Directions for this task = Beneath this line are entries. Copy the range from the line with "green spinning top [324,87,388,165]" to the line with "camera: 35 degrees right, 5 degrees up", ends included, exactly; leave pictures out.

### Supplied records

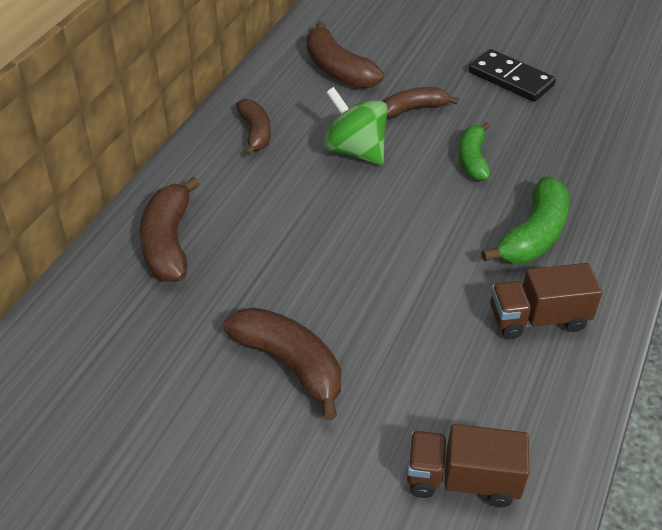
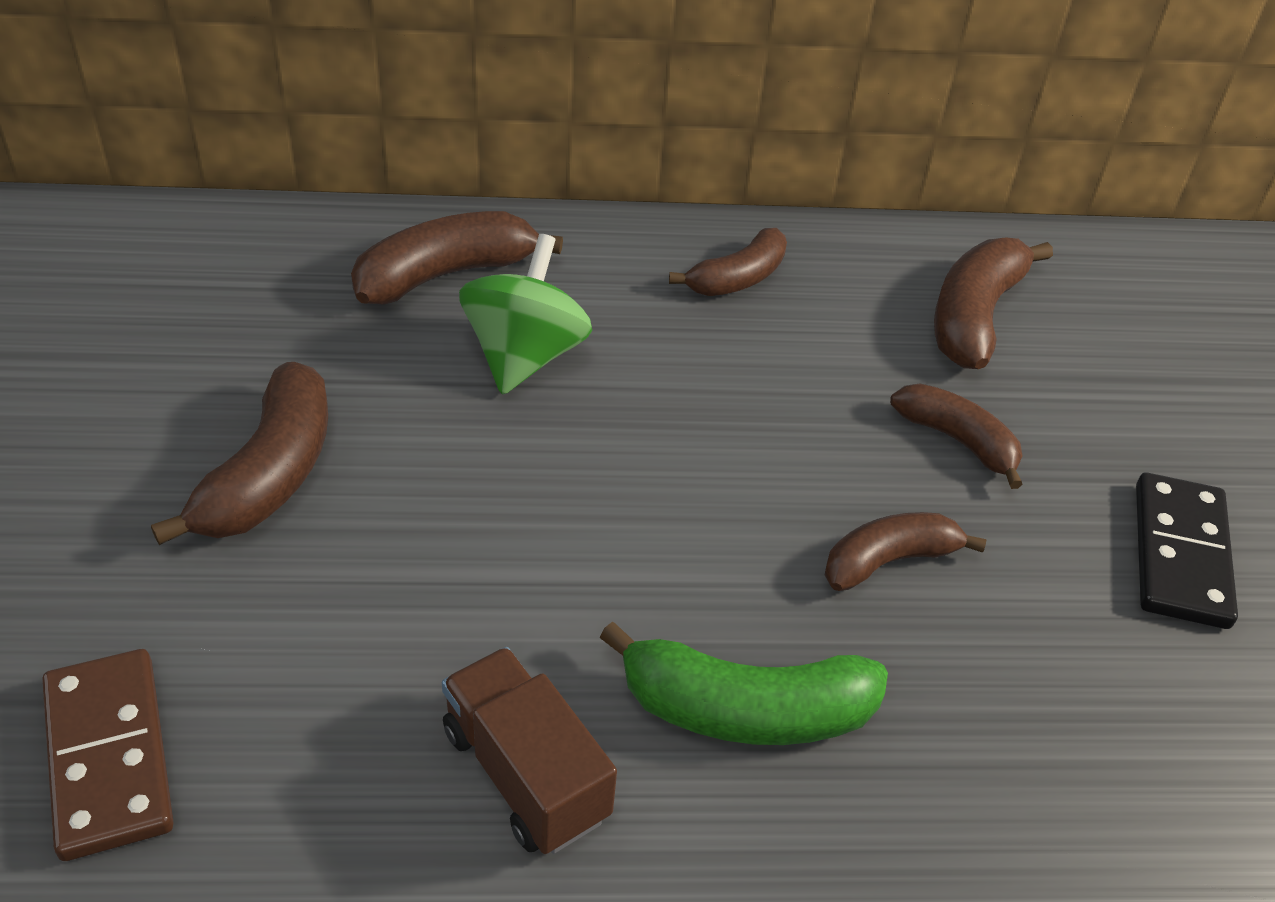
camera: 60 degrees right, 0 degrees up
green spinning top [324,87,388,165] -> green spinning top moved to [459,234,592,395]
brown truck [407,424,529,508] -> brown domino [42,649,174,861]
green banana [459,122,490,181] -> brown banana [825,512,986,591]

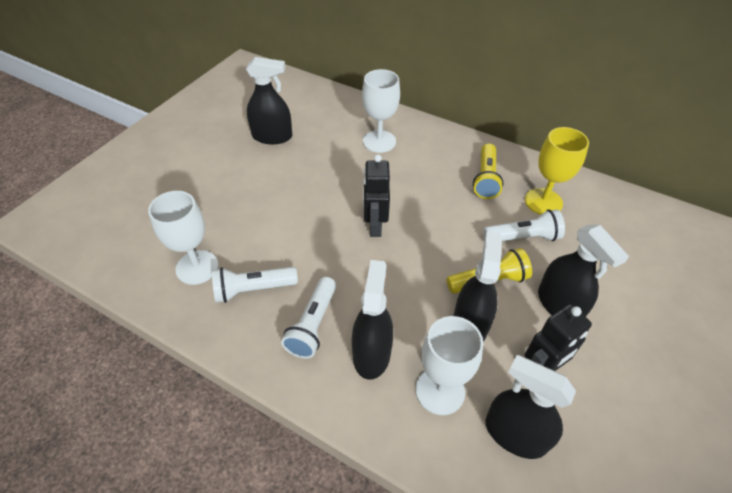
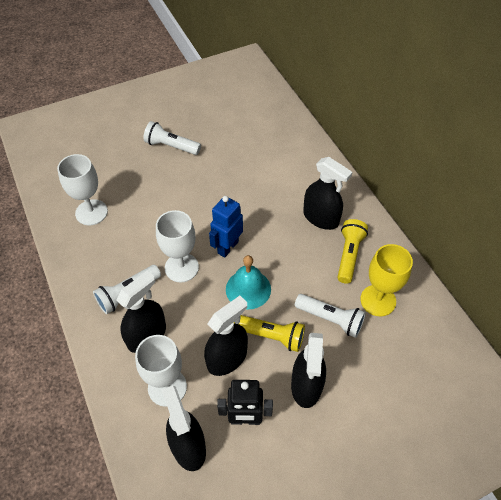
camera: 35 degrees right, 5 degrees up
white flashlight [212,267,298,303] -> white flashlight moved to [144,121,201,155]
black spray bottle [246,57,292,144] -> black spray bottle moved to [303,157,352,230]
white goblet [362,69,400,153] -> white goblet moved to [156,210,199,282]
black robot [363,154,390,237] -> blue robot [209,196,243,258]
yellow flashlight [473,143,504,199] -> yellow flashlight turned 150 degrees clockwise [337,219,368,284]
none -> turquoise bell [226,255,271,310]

######

Response to the exercise =
green spinning top [324,87,388,165] -> green spinning top moved to [459,234,592,395]
brown truck [407,424,529,508] -> brown domino [42,649,174,861]
green banana [459,122,490,181] -> brown banana [825,512,986,591]

camera: 35 degrees right, 5 degrees up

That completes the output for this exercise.